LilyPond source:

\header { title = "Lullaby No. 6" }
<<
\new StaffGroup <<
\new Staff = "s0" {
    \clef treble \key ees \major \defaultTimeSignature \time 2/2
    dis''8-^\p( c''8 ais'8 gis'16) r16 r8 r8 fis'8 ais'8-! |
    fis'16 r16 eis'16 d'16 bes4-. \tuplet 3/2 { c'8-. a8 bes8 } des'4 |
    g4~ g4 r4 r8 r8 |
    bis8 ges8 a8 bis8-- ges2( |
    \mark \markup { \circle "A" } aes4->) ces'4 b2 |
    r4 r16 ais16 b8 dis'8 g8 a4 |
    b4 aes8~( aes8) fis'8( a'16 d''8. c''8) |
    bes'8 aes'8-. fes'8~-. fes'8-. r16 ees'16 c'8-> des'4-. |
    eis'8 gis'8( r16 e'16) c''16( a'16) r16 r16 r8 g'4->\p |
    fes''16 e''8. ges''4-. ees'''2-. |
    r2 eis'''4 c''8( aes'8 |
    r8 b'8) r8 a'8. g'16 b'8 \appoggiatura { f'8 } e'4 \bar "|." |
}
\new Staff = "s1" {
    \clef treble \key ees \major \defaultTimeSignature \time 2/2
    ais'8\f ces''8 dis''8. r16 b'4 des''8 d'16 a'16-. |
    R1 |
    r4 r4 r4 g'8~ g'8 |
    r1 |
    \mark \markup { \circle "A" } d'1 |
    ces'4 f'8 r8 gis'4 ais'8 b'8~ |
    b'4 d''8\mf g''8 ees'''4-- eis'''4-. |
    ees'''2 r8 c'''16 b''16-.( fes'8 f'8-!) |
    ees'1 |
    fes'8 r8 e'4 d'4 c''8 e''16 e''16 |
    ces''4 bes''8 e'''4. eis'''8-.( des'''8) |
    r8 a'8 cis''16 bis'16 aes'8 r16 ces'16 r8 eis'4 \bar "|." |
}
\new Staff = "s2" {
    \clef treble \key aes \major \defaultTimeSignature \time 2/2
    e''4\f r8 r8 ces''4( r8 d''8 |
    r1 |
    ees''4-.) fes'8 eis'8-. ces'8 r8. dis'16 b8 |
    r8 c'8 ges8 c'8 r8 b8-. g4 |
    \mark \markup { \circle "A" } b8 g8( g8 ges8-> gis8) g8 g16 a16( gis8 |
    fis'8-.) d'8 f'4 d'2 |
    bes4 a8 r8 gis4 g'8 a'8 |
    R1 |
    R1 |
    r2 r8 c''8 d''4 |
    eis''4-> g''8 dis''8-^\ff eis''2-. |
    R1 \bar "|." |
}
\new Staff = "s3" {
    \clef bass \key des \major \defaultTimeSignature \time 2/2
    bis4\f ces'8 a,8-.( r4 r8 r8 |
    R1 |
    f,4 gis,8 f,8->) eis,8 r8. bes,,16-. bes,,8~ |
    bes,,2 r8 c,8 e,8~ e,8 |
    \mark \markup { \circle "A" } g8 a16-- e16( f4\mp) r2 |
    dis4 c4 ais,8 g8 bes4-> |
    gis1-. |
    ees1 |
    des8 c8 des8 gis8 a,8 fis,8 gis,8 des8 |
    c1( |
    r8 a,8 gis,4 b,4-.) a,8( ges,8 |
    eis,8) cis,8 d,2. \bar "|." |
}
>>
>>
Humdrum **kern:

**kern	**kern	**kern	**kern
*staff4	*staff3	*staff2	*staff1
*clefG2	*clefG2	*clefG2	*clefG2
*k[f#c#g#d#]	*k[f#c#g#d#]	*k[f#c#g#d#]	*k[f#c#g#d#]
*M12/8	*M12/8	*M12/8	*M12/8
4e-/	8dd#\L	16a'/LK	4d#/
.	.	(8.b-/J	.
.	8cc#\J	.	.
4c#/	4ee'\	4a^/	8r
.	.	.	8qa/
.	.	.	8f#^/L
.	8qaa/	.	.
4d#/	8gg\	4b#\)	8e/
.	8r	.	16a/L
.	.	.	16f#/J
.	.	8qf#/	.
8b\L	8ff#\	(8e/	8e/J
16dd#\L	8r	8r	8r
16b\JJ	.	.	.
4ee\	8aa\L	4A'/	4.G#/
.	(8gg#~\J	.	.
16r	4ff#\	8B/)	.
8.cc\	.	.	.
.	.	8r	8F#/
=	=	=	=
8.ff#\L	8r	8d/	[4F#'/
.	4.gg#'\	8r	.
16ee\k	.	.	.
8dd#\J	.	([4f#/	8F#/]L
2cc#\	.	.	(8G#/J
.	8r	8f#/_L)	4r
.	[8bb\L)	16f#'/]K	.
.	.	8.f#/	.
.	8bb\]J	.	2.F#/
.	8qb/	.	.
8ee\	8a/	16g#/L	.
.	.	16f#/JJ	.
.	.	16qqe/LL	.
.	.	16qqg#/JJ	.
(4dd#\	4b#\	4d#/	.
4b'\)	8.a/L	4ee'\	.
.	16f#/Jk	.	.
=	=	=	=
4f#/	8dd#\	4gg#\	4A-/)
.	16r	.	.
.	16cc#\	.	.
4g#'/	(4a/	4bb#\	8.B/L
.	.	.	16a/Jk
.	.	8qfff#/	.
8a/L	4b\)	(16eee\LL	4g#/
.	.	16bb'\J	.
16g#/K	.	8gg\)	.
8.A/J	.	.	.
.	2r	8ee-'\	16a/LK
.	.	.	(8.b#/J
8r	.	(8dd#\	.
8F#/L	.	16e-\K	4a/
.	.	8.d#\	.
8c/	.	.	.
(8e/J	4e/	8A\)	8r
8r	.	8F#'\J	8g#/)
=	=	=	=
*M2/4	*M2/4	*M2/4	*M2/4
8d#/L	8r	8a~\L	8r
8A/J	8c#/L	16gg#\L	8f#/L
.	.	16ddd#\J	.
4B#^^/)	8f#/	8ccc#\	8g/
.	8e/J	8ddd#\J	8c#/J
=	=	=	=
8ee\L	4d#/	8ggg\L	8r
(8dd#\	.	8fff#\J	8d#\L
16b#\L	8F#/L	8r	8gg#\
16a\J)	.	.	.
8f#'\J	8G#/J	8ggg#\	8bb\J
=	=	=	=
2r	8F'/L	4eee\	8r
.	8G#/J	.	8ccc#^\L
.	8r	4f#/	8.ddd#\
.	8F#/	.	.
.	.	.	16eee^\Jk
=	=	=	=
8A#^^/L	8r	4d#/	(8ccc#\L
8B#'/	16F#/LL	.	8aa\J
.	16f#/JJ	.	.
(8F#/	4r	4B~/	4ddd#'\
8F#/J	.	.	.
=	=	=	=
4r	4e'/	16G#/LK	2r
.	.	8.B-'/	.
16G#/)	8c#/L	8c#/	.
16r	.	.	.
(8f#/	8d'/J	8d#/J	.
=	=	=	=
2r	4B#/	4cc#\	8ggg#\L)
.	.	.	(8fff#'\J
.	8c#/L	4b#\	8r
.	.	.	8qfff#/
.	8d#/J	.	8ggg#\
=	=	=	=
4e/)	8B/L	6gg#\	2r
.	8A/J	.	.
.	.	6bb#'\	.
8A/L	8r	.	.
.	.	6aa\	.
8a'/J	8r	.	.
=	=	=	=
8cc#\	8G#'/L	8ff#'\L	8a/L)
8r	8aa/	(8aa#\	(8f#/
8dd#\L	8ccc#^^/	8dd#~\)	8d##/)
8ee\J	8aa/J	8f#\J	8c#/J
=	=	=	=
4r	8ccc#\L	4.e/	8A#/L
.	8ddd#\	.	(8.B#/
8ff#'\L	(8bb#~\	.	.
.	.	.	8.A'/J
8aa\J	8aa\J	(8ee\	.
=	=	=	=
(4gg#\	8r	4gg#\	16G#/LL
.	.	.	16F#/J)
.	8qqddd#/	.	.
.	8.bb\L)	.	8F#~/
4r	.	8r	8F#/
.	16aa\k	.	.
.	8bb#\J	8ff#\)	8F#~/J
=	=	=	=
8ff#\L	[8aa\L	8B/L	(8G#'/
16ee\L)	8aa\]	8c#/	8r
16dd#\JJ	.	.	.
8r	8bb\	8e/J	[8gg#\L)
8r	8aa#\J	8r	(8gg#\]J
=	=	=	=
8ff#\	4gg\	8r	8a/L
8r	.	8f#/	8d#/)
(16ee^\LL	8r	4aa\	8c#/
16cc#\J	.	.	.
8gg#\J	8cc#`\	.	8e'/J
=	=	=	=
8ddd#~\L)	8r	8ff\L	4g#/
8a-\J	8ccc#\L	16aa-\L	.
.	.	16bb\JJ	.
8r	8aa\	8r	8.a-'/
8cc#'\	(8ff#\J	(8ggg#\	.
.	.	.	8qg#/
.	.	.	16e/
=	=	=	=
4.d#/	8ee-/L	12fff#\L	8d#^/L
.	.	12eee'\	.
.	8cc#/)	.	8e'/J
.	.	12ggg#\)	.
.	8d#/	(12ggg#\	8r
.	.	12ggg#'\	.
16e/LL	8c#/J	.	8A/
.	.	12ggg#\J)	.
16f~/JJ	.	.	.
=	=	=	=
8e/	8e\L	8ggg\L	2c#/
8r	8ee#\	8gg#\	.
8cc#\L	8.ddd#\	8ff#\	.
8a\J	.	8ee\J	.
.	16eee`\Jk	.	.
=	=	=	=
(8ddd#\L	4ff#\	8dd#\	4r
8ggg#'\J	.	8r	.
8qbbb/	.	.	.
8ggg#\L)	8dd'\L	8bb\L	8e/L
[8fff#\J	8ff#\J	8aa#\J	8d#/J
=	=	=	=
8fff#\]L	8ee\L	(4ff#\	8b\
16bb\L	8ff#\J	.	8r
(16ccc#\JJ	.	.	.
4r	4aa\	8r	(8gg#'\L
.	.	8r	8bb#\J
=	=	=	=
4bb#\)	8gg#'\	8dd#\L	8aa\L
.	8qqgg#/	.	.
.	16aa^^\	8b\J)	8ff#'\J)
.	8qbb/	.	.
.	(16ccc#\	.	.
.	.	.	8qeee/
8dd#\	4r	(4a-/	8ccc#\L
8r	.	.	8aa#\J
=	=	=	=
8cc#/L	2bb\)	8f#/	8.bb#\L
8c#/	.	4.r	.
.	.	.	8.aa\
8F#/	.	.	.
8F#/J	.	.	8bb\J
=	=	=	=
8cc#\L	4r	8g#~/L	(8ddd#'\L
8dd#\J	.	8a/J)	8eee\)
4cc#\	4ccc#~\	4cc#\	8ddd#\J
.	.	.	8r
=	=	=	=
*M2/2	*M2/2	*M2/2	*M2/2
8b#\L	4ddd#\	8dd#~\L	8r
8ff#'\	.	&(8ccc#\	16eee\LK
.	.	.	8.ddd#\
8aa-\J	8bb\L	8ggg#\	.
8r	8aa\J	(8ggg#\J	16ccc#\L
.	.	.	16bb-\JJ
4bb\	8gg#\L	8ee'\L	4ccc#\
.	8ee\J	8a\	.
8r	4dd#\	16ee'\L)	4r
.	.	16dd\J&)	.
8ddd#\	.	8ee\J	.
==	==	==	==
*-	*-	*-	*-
....
- **Work to do**
From the rows above, pick out every line that contains the string "defaultTimeSignature" and copy each one. Matching is case-sensitive.

- **Task response**
    \clef treble \key ees \major \defaultTimeSignature \time 2/2
    \clef treble \key ees \major \defaultTimeSignature \time 2/2
    \clef treble \key aes \major \defaultTimeSignature \time 2/2
    \clef bass \key des \major \defaultTimeSignature \time 2/2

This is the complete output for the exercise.